Problem details> Your reply should restate the lines from the top of the entries through the line containing "pink fish: [137,170,209,252]" word for word, with no pictures.

Stored items from a collection:
==================================================

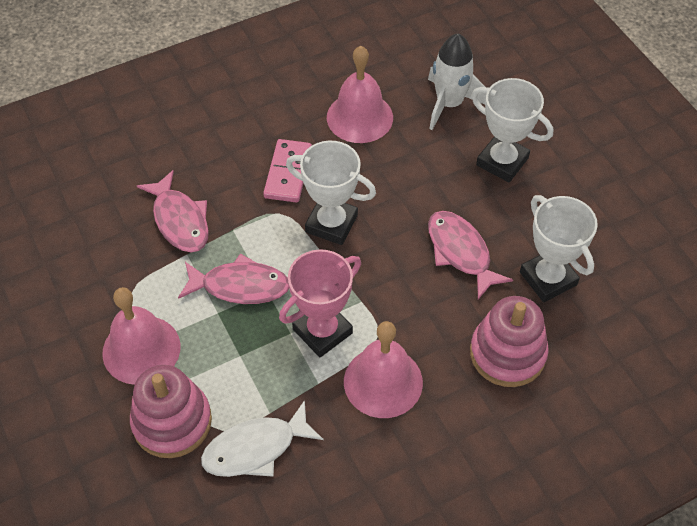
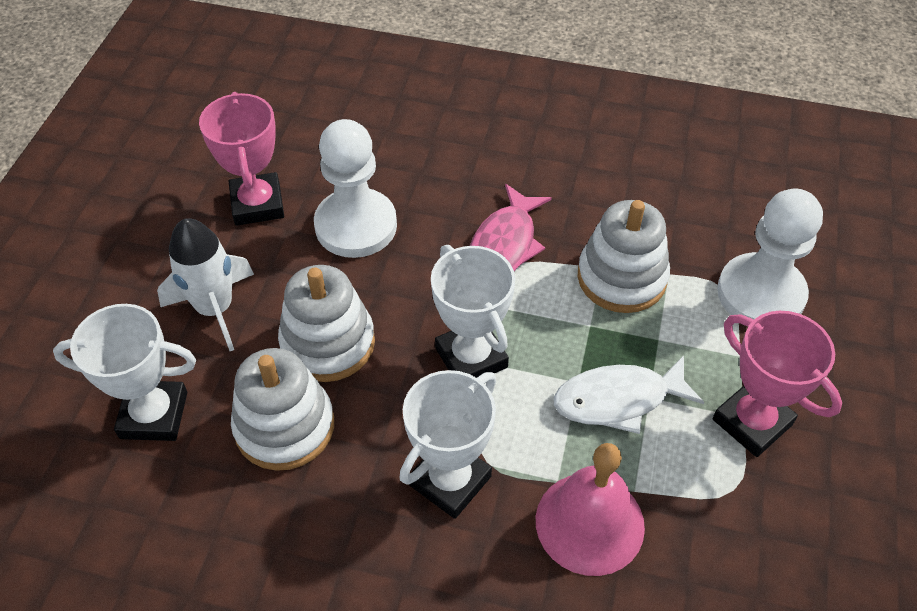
pink bell: [102,287,181,385] [327,46,393,143] [344,321,423,418] = 3 -> [536,443,645,576] = 1
pink domino: [263,139,312,203] = 1 -> none = 0
pink fish: [137,170,209,252] [178,254,289,304] [428,211,513,299] = 3 -> [470,184,552,271] = 1
pink stacking toy: [130,365,212,458] [470,296,549,387] = 2 -> none = 0
pink trophy: [279,249,361,357] = 1 -> [199,92,284,226] [713,311,842,457] = 2
white pawn: none = 0 -> [314,119,397,258] [717,189,823,319] = 2
white stacking toy: none = 0 -> [231,348,334,471] [278,265,375,382] [577,200,670,313] = 3

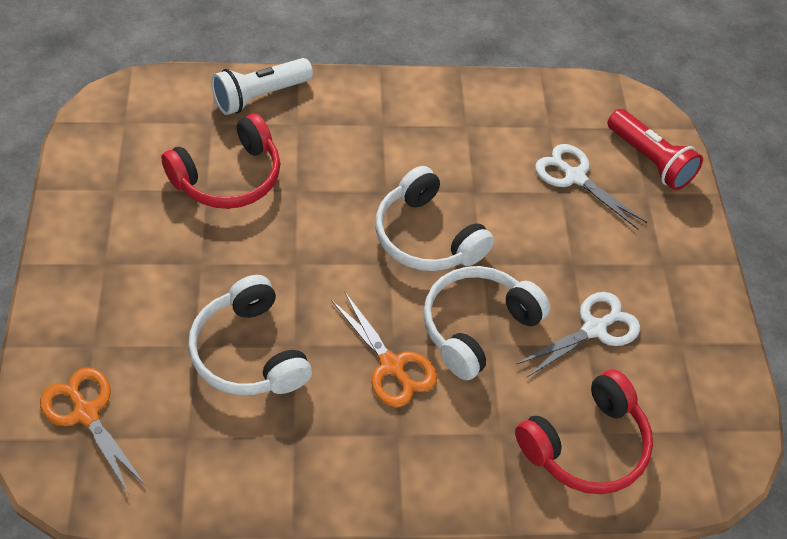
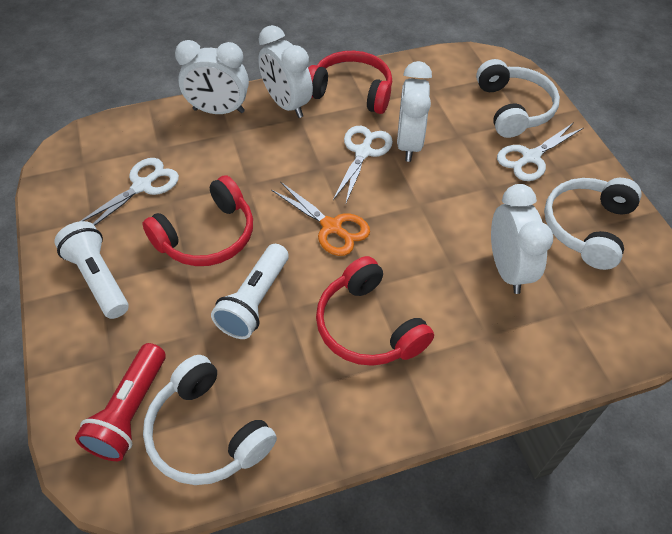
orange scissors: [40,367,146,494] [331,291,437,407] = 2 -> [271,182,370,256] = 1
red headphones: [161,114,280,209] [515,369,653,494] = 2 -> [142,175,253,266] [308,51,392,114] [316,256,434,366] = 3
white clock: none = 0 -> [175,40,249,114] [258,25,313,118] [397,61,432,162] [491,184,553,294] = 4
white flashlight: [211,58,313,115] = 1 -> [54,221,129,319] [211,244,289,339] = 2
white scissors: [516,292,640,378] [535,144,647,230] = 2 -> [81,158,179,226] [333,126,393,203] [497,122,583,181] = 3

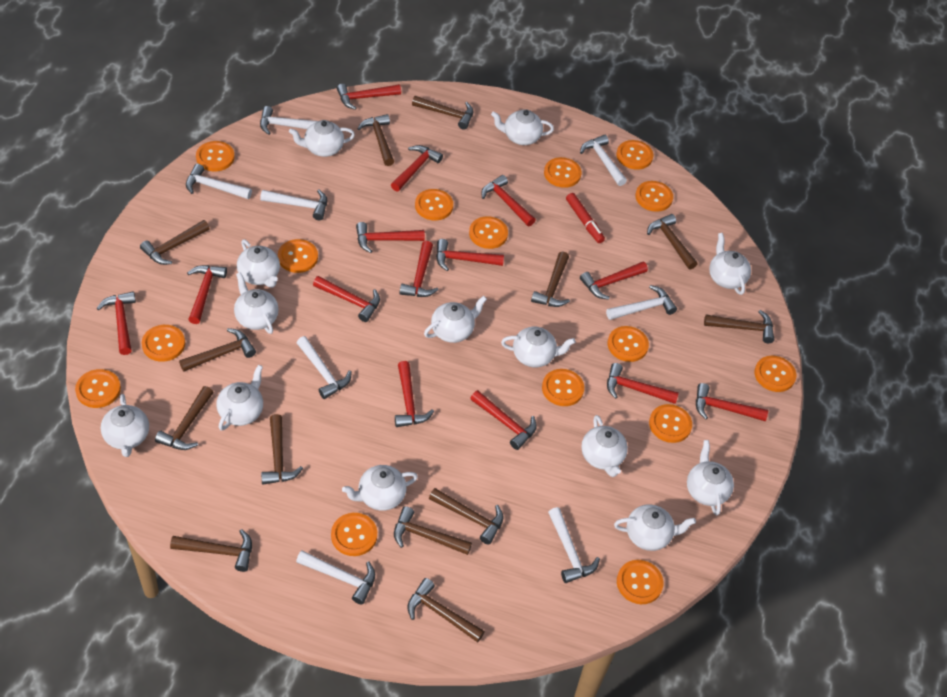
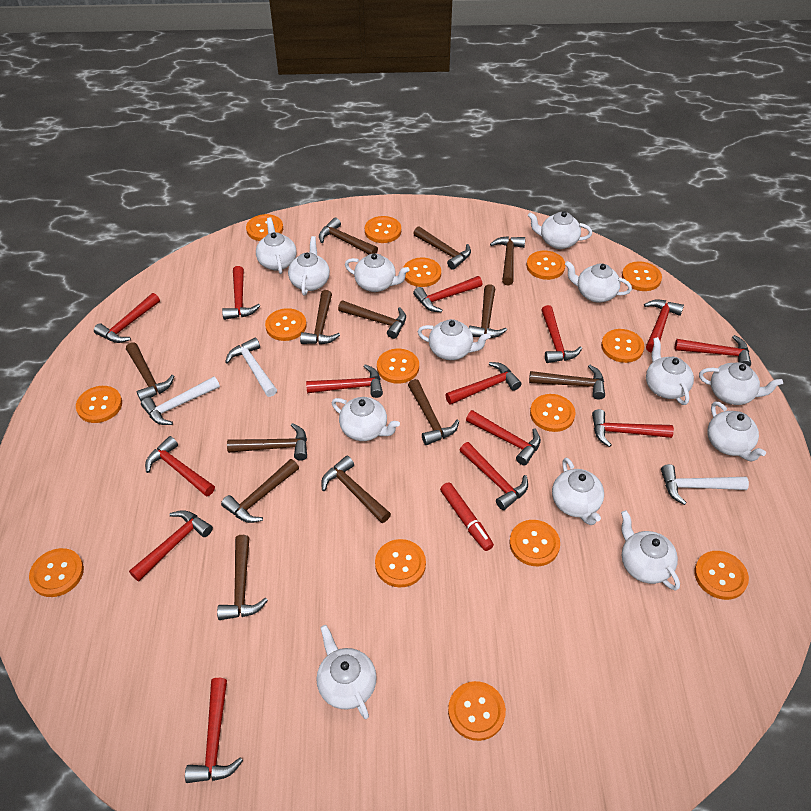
white hammer: [186,164,252,199] [260,106,318,135] [260,190,327,220] [296,551,375,605] [297,336,352,399] [548,507,600,583] [580,134,627,186] [606,285,677,320] = 8 -> [141,377,220,425] [225,338,277,397] [661,464,749,505] = 3

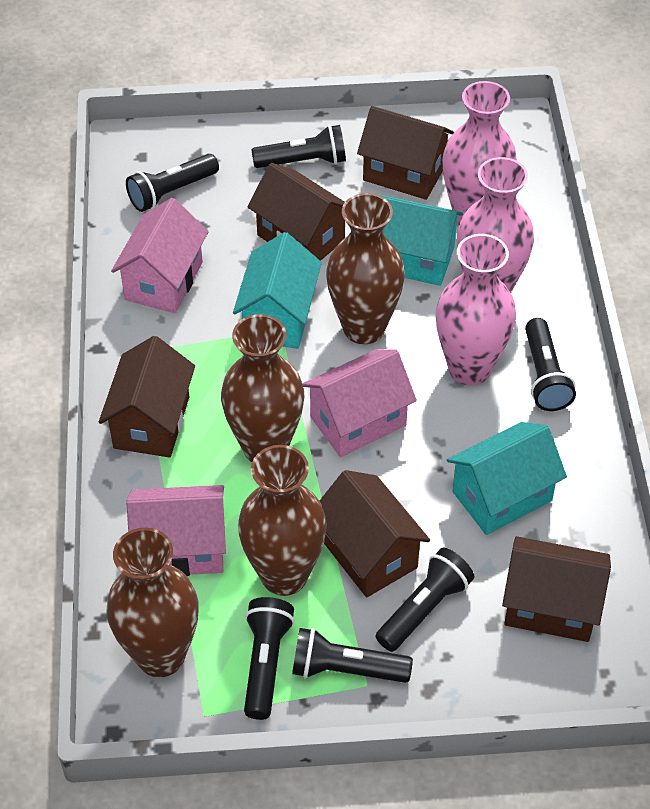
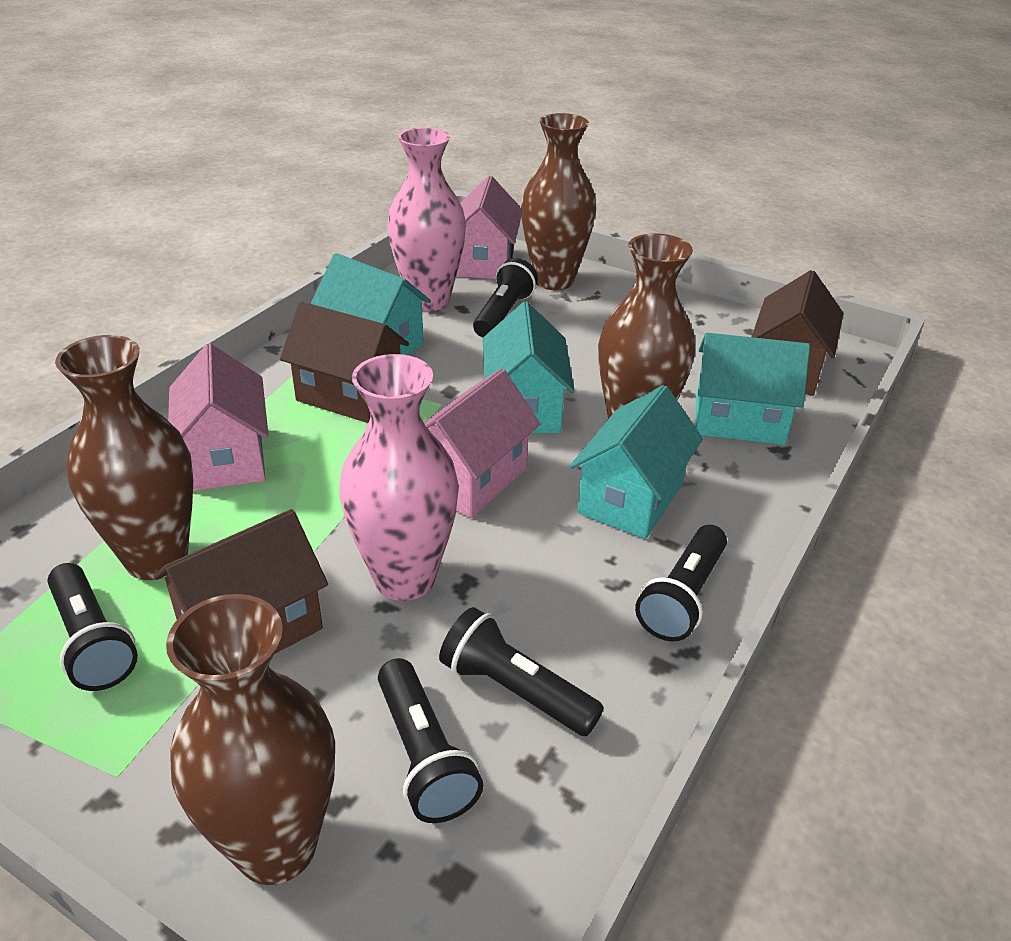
black flashlight: [126,154,219,212] [244,597,295,720] [251,125,346,168] [292,628,413,683] [376,548,474,652] [525,318,576,411] = 6 -> [48,563,138,691] [378,658,483,823] [439,607,604,736] [473,258,538,337] [635,525,727,642] = 5
brown house: [99,336,195,457] [247,163,345,261] [319,470,430,597] [357,106,454,200] [502,536,611,642] = 5 -> [154,509,328,654] [280,302,409,423] [752,270,844,396] = 3
pink vase: [436,234,516,385] [442,81,517,225] [457,157,534,293] = 3 -> [339,354,459,601] [387,128,466,311] = 2
turquoise house: [233,232,322,349] [377,194,463,286] [447,422,567,535] = 3 -> [311,253,431,355] [483,302,575,433] [570,385,703,539] [695,333,810,445] = 4

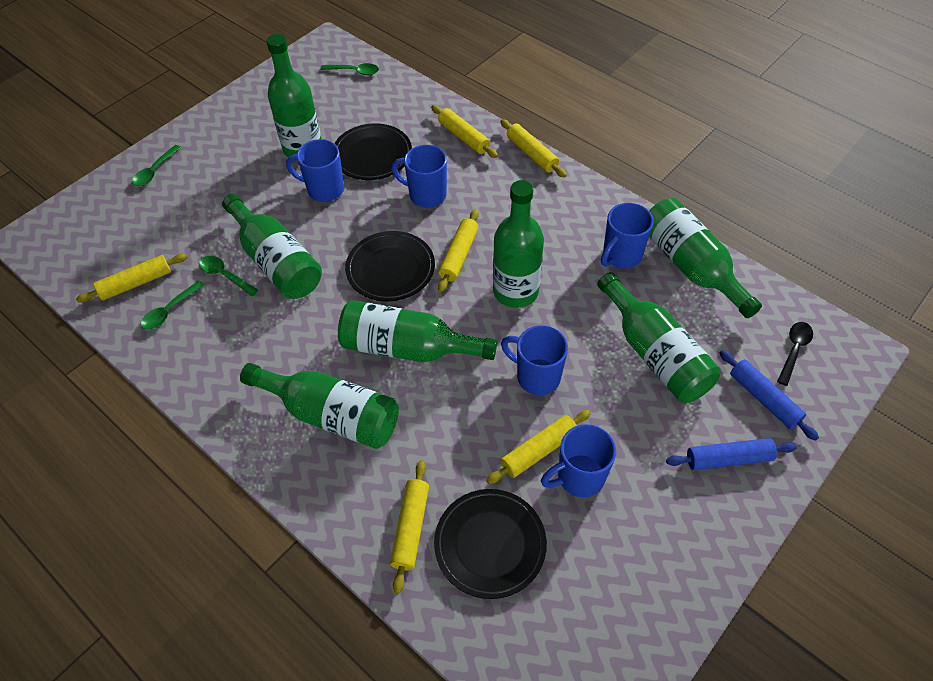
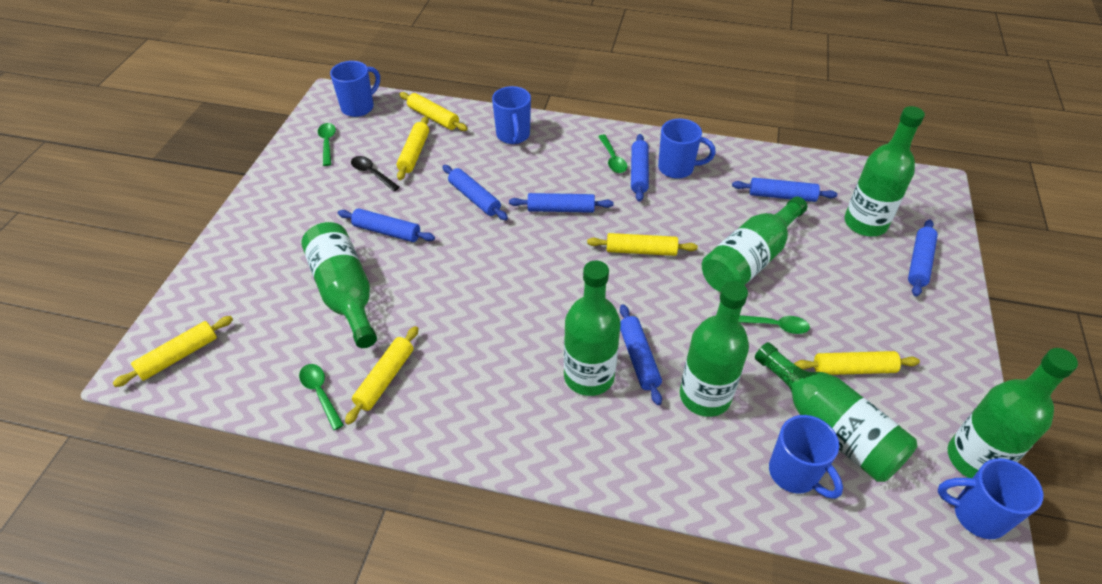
black plate: [334,123,412,180] [345,231,435,301] [434,489,547,599] = 3 -> none = 0
blue rolling pin: [666,438,797,470] [719,350,819,441] = 2 -> [338,208,435,242] [442,165,508,220] [509,193,614,213] [620,304,662,405] [631,134,649,202] [732,178,837,202] [908,219,938,297] = 7

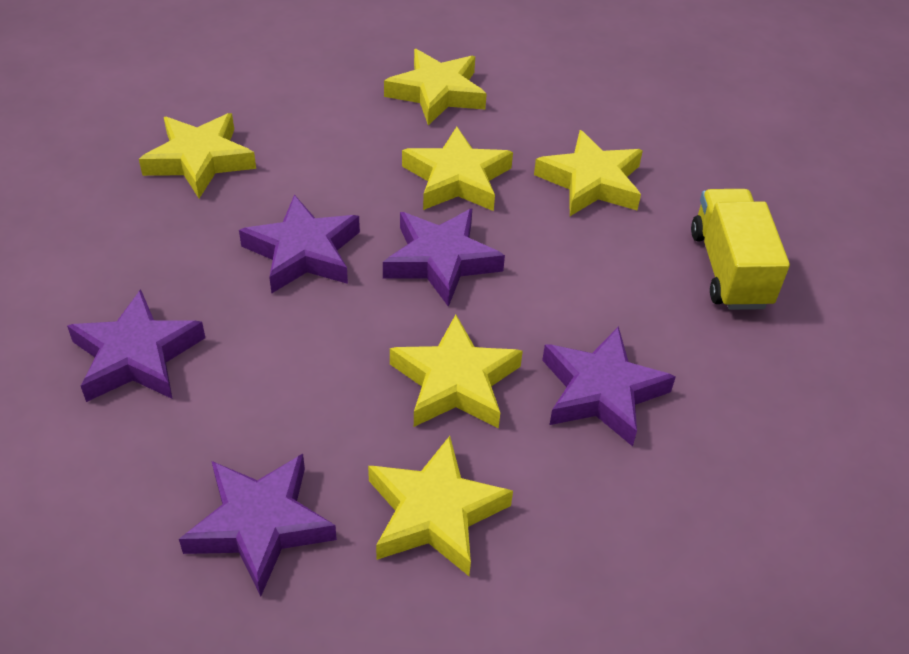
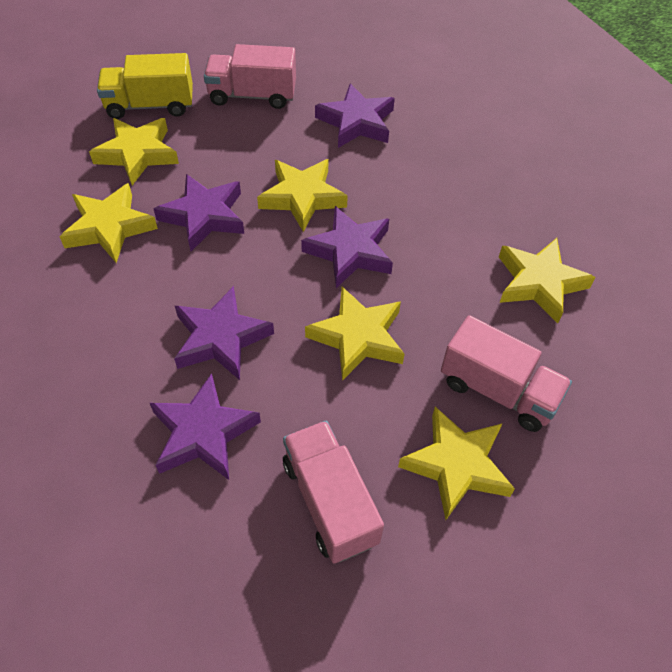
pink truck: none = 0 -> [204,44,296,109] [283,421,384,563] [441,315,572,432] = 3

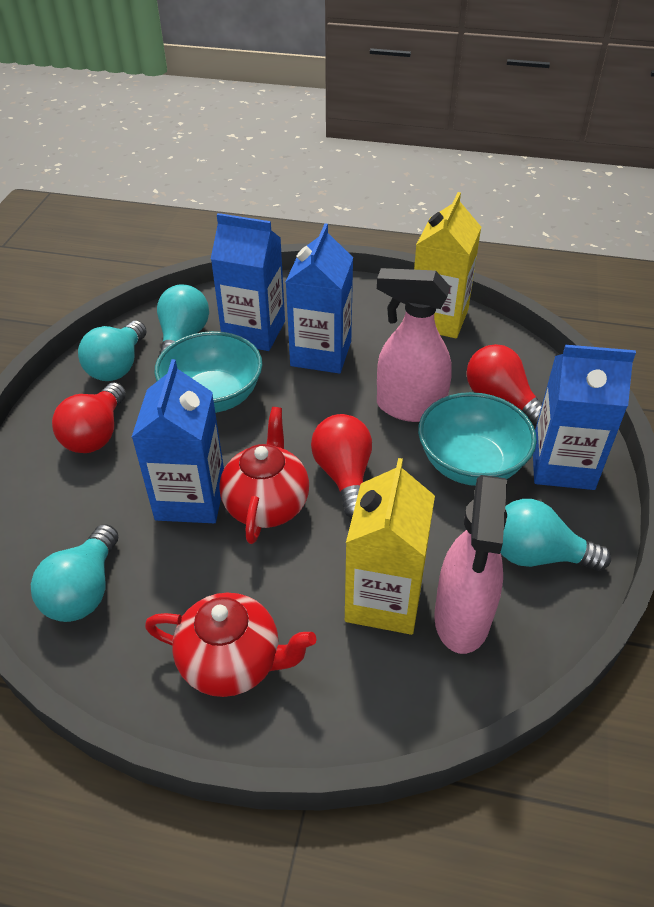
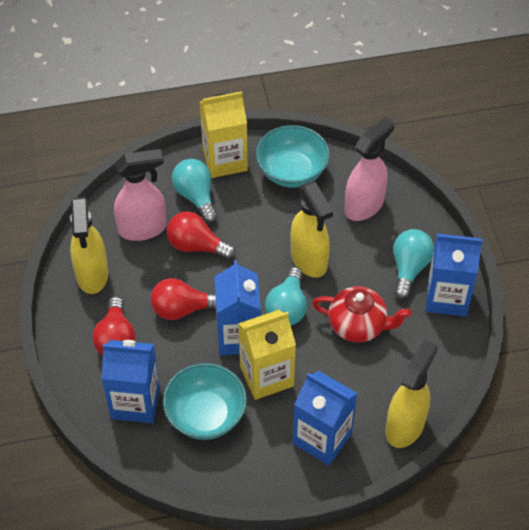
red teapot: [145,593,317,697] [219,407,309,544] = 2 -> [312,286,411,342] = 1
turquoise light bulb: [31,524,119,622] [78,321,147,381] [157,285,209,357] [500,499,611,571] = 4 -> [172,159,218,223] [265,267,307,325] [393,229,434,299] = 3
yellow spray bottle: none = 0 -> [70,197,109,294] [290,181,333,278] [386,339,438,448] = 3

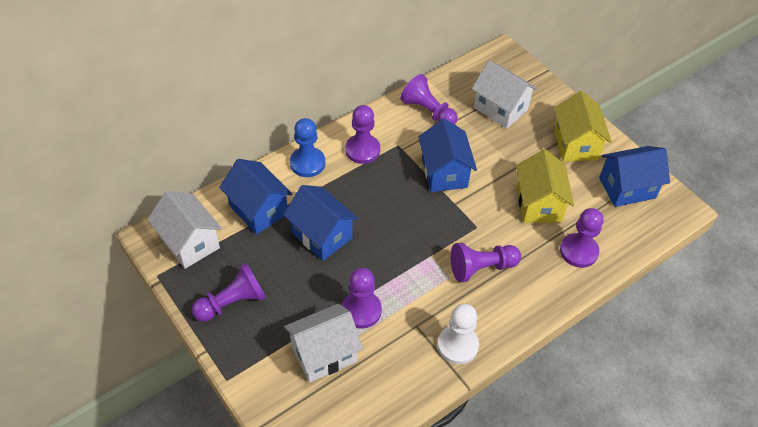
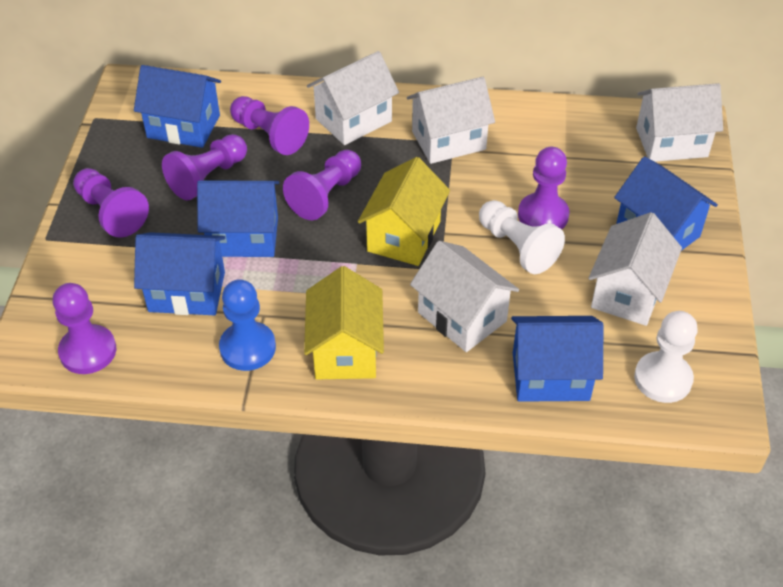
blue house: [219,159,292,234] [283,185,358,261] [418,118,477,192] [599,146,670,207] = 4 -> [134,65,221,148] [134,232,225,315] [197,180,279,257] [511,316,604,402] [614,156,718,251] = 5
white house: [148,191,222,269] [284,304,363,383] [472,61,538,129] = 3 -> [307,51,399,145] [407,77,495,164] [410,241,519,352] [588,212,682,326] [636,83,723,162] = 5
white pawn: [438,304,479,364] = 1 -> [479,200,565,274] [634,311,698,403] = 2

==================================================

Solution to this problem>
pink bell: [102,287,181,385] [327,46,393,143] [344,321,423,418] = 3 -> [536,443,645,576] = 1
pink domino: [263,139,312,203] = 1 -> none = 0
pink fish: [137,170,209,252] [178,254,289,304] [428,211,513,299] = 3 -> [470,184,552,271] = 1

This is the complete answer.